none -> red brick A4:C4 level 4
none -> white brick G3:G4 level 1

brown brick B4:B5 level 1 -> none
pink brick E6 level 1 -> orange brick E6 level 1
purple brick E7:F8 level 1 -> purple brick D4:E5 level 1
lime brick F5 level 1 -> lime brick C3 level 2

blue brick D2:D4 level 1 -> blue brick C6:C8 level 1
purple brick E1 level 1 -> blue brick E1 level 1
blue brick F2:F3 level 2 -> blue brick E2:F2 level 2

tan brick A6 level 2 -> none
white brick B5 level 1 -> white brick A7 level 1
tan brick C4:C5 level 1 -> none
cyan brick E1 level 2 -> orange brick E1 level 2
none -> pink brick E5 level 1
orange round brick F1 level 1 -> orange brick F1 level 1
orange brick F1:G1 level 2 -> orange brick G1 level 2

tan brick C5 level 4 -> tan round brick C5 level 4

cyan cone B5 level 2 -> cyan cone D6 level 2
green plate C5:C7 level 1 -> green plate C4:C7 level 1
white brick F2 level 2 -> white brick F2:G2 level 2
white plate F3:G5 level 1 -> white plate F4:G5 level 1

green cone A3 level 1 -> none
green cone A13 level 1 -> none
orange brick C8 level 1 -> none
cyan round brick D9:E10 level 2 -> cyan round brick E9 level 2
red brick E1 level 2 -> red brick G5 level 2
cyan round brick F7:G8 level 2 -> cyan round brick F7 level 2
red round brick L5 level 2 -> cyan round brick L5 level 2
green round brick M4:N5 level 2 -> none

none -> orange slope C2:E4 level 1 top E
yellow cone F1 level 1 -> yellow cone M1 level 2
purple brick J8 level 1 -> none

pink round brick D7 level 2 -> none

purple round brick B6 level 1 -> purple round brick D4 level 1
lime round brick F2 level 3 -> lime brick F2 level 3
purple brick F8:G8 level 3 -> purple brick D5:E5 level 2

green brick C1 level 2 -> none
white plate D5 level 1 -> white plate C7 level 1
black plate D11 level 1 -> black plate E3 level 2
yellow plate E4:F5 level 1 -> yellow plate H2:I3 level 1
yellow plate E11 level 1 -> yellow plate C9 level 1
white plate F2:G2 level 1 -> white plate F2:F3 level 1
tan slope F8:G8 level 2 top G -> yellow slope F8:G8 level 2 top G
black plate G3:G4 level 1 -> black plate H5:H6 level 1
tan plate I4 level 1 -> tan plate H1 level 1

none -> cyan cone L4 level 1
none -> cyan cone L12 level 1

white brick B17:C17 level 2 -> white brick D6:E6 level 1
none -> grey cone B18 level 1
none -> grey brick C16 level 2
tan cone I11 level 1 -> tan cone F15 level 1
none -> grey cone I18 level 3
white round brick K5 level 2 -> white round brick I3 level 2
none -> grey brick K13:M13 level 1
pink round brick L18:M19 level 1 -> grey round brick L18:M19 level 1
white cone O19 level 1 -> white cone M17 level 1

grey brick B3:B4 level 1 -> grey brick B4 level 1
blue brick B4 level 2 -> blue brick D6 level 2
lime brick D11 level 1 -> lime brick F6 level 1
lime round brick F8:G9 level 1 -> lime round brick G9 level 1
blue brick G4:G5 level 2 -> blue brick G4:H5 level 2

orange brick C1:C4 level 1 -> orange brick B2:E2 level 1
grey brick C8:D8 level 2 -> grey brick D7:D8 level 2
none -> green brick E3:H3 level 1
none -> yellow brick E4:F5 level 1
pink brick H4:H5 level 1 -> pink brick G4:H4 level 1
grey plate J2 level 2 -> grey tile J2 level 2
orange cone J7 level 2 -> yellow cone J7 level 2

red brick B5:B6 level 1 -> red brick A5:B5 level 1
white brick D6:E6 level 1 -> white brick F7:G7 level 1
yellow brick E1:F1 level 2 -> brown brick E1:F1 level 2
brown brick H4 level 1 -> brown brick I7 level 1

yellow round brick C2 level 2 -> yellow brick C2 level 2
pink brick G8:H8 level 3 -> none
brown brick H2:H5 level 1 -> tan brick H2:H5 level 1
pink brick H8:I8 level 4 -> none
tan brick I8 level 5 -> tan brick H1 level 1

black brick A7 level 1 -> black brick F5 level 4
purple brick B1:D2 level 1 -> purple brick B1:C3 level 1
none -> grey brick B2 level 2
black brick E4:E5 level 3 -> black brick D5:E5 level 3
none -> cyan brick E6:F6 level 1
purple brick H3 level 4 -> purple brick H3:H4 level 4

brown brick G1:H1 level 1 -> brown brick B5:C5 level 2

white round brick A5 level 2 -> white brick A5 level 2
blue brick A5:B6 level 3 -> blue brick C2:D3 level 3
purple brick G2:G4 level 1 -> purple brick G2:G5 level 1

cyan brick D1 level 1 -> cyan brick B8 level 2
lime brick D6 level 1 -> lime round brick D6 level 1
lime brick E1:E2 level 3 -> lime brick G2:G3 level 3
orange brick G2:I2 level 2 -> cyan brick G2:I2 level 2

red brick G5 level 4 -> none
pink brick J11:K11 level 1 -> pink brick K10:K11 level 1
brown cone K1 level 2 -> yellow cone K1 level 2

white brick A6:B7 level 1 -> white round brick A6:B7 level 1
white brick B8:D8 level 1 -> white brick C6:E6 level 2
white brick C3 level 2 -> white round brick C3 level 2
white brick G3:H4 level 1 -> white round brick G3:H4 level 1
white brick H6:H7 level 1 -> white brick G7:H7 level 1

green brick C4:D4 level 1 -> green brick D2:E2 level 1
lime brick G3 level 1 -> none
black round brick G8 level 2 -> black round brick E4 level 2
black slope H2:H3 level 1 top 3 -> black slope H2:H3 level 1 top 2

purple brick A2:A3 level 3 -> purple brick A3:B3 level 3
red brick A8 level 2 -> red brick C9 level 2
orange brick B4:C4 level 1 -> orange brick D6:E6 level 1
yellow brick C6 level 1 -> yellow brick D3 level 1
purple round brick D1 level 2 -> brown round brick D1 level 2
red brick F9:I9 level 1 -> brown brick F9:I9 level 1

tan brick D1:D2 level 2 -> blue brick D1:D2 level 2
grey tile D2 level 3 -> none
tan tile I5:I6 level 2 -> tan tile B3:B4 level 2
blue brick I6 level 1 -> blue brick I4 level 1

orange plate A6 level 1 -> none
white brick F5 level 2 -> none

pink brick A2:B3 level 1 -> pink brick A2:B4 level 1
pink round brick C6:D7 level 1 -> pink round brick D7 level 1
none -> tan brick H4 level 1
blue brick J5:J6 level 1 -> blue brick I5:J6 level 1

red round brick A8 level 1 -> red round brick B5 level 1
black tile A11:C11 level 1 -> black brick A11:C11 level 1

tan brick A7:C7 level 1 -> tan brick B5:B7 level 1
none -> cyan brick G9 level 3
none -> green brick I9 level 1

┄┄┄┄┄┄┄┄┄┄┄┄┄┄┄┄┄┄┄┄

When you reach the line holding "lime brick D6" in the records above, begin reproducing exactly, stop after the line holding "pink brick J11:K11", and output nothing else.

Written response =
lime brick D6 level 1 -> lime round brick D6 level 1
lime brick E1:E2 level 3 -> lime brick G2:G3 level 3
orange brick G2:I2 level 2 -> cyan brick G2:I2 level 2

red brick G5 level 4 -> none
pink brick J11:K11 level 1 -> pink brick K10:K11 level 1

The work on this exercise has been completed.